### DIRECTIONS FOR THIS TASK
Lines from the one containing "(531, 221) = (379, 266): orange" through the last line of the data are to be repeated word for word, both ends included.

### DATASET ENTRIES
********

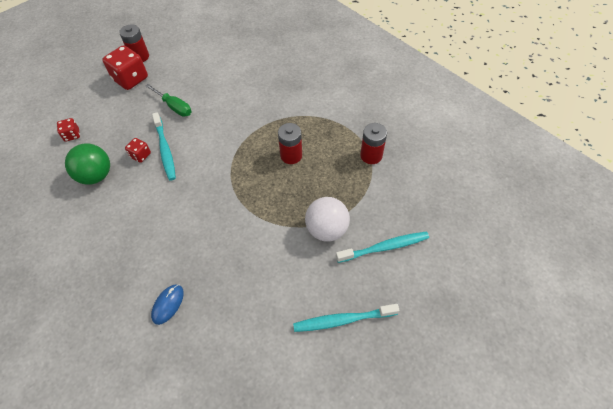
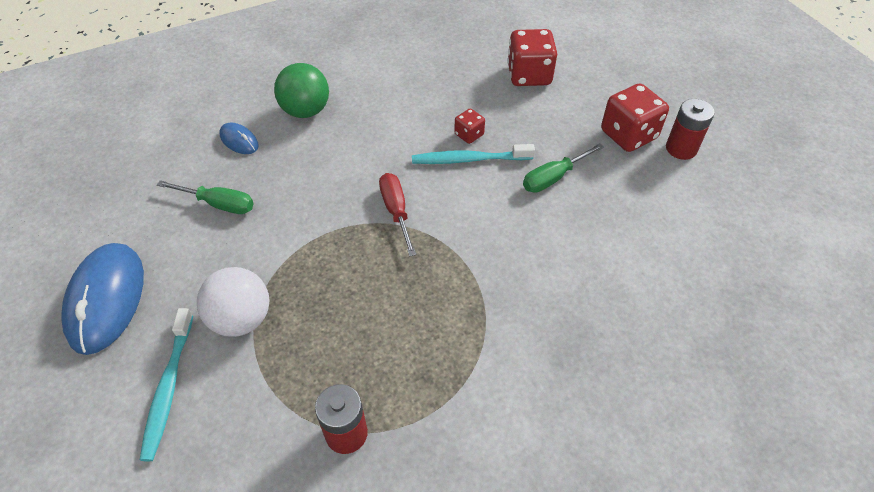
camera: 105 degrees right, 5 degrees down
(72, 135) = (529, 75): red dice -> red dice, size x1.93
(96, 175) = (451, 94): green ball -> green ball (306, 111)
(220, 176) = (396, 212): none -> red screwdriver
(239, 287) = (218, 204): none -> green screwdriver
(291, 155) = (398, 307): red battery -> none
(342, 320) = (106, 299): turquoise toothbrush -> blue mouse

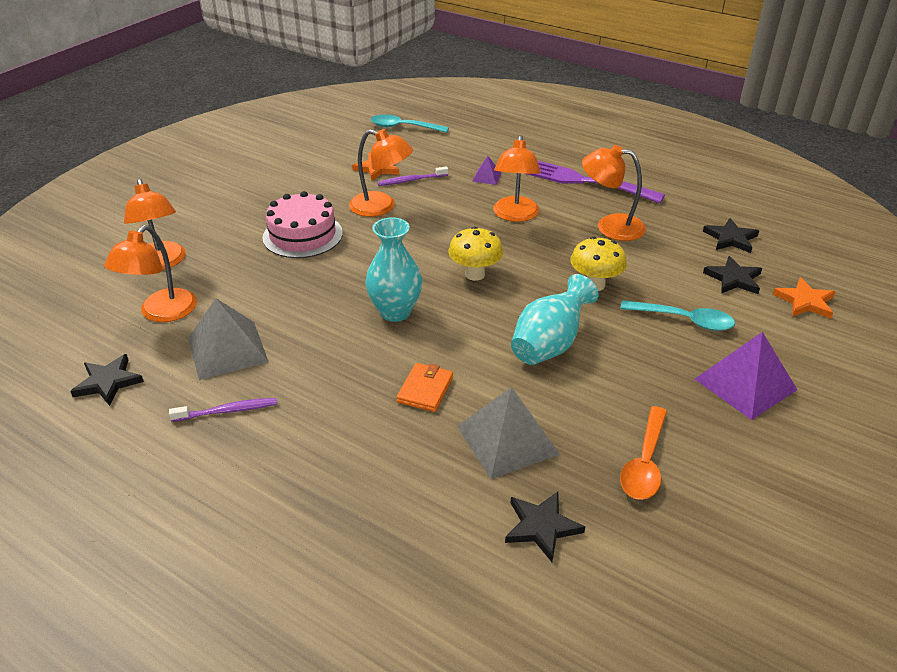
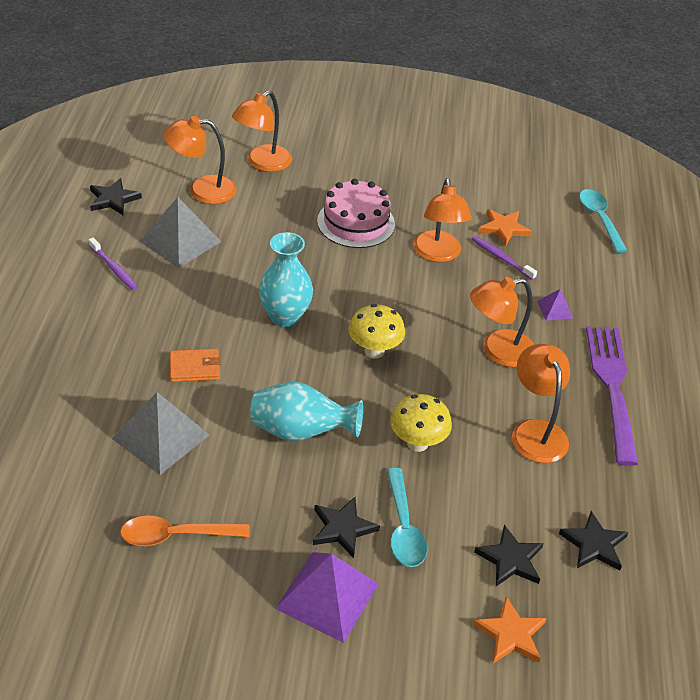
camera: 60 degrees right, 5 degrees up
(541, 527) = (73, 483): black star -> black star (343, 528)

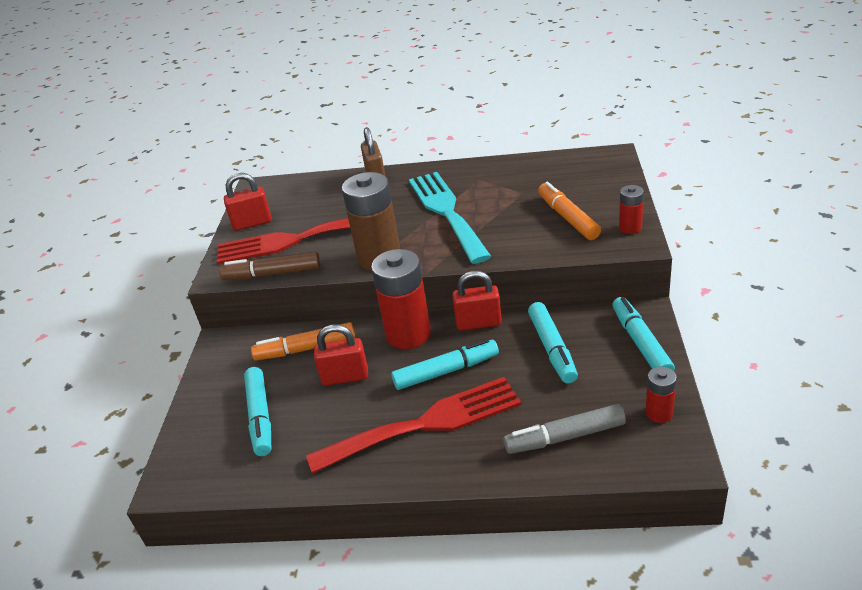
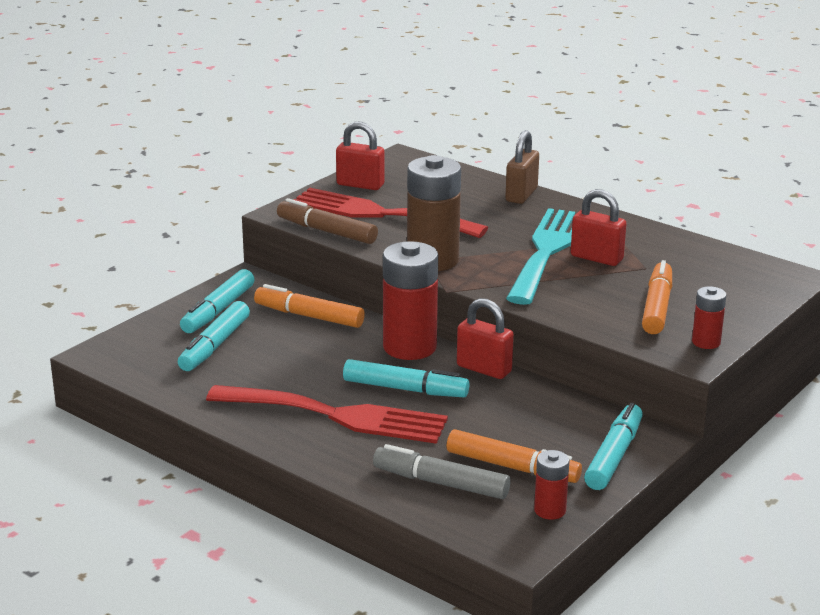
camera: 30 degrees right, 10 degrees down
(345, 377) = (315, 351): red padlock -> red padlock (596, 258)
(552, 348) = (524, 419): turquoise marker -> turquoise marker (218, 310)
(593, 392) = (512, 467): none -> orange marker

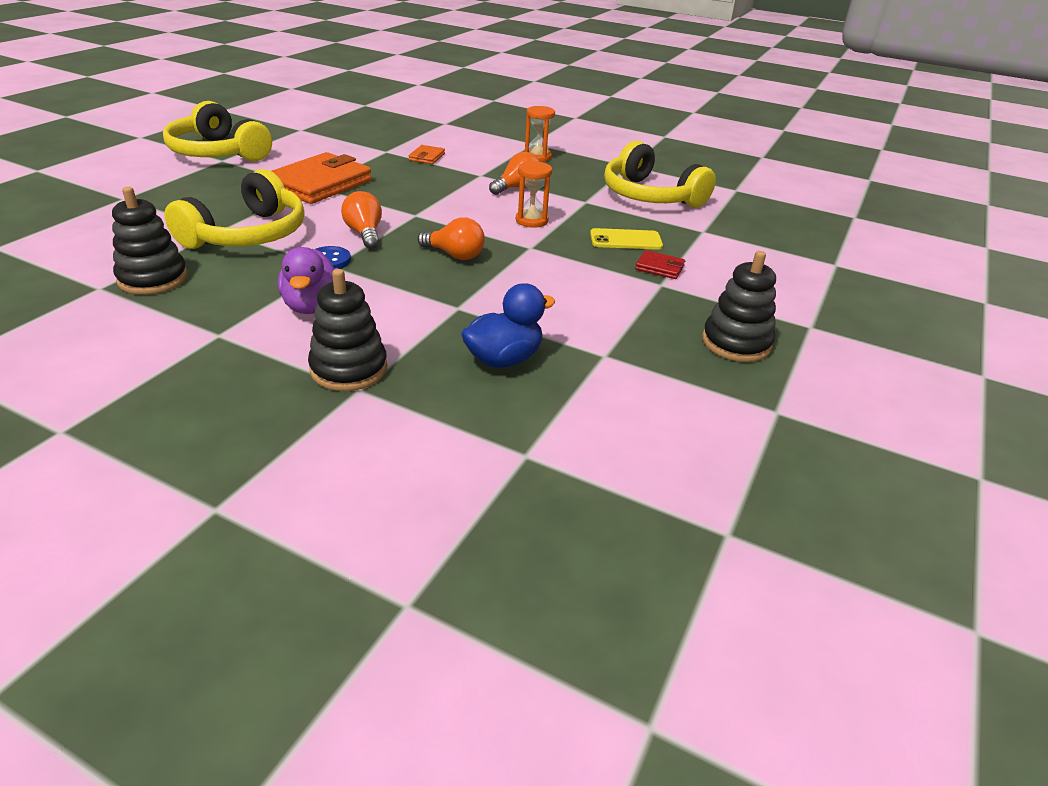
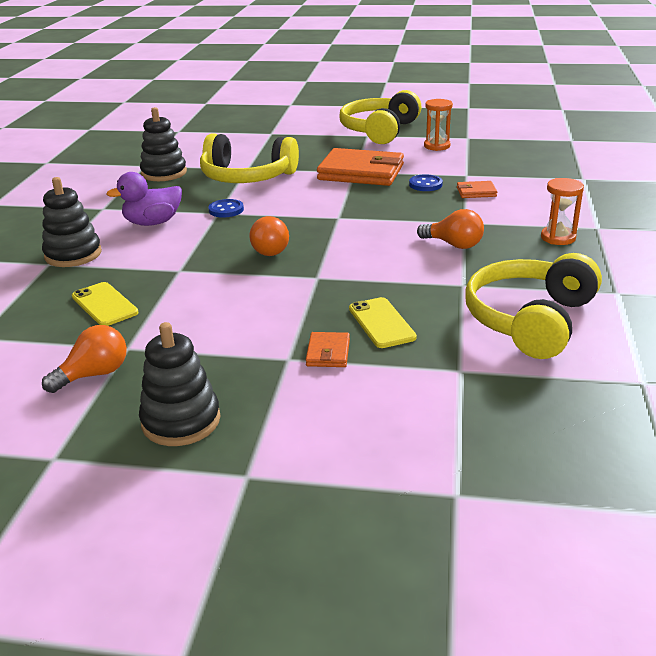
camera: 75 degrees right, 5 degrees down
(365, 234) = (282, 209): orange light bulb -> orange light bulb (94, 374)
(386, 168) = (425, 184): none -> blue button
(504, 359) = (104, 304): blue duck -> yellow phone
(531, 221) = (379, 266): orange hourglass -> orange hourglass (437, 146)
(659, 267) = (328, 353): red wallet -> orange wallet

********

### RESULT OF THIS TASK
(531, 221) = (379, 266): orange hourglass -> orange hourglass (437, 146)
(659, 267) = (328, 353): red wallet -> orange wallet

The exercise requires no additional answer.